## PROBLEM
Everything from the line with "purple ellipse: (437, 690)" down to the last line of the material below must be written out exactly. Leave out all other lines.

## DATA
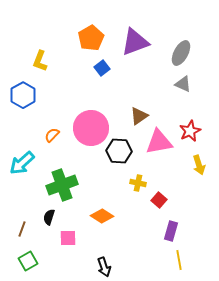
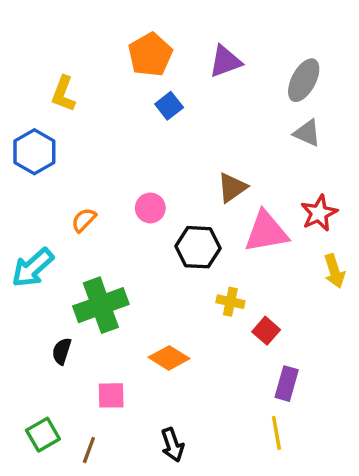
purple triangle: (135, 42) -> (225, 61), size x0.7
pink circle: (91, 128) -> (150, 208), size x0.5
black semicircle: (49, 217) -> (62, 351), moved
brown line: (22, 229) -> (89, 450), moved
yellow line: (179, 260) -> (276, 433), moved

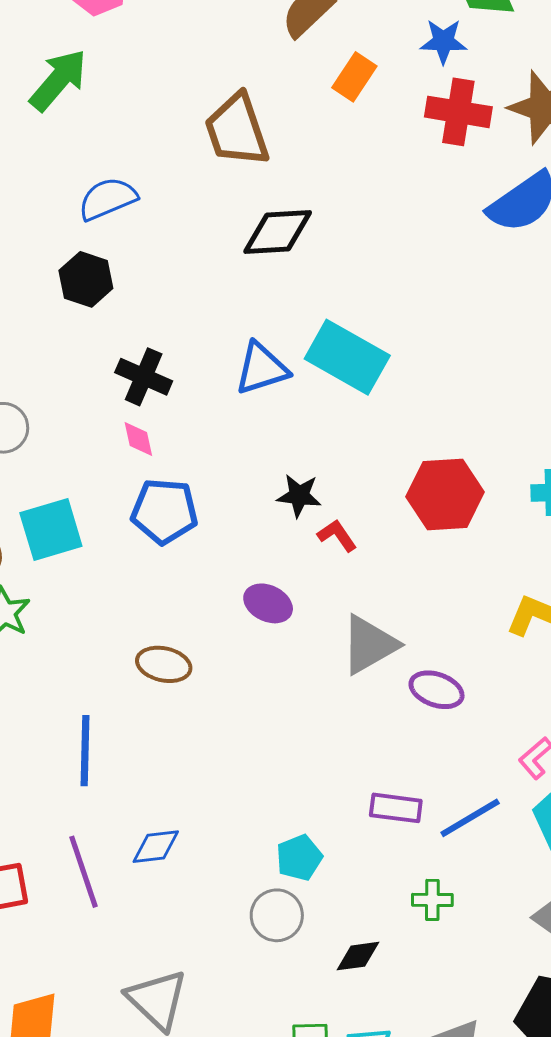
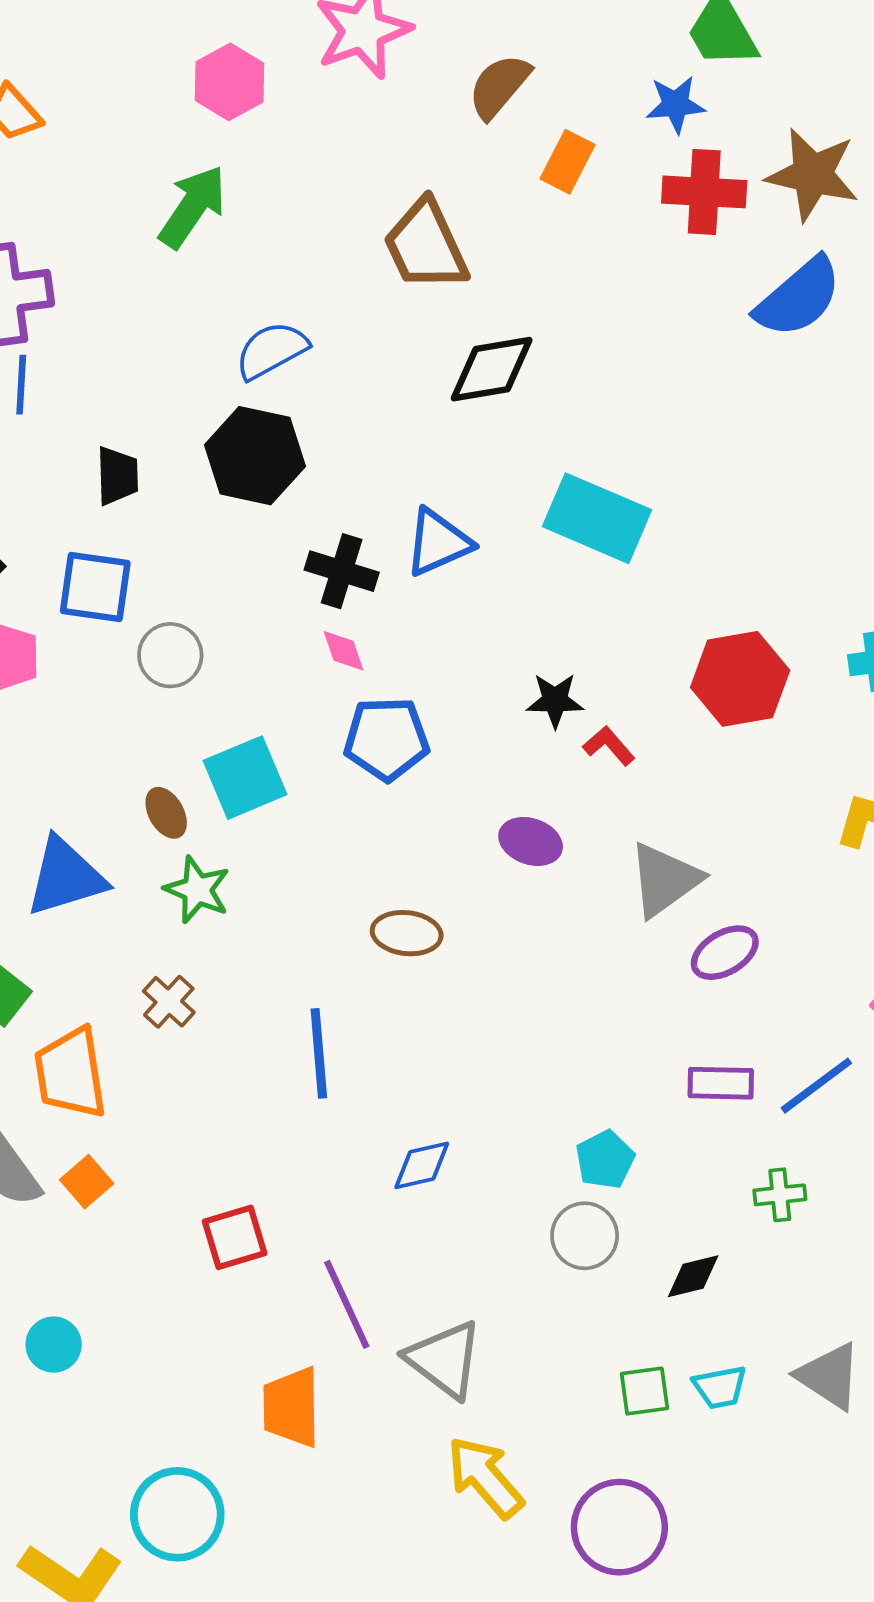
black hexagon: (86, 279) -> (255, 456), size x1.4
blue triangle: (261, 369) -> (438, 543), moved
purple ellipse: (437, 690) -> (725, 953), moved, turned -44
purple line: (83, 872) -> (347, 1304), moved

## TASK RESULT
purple ellipse: (437, 690) -> (725, 953), moved, turned -44
purple line: (83, 872) -> (347, 1304), moved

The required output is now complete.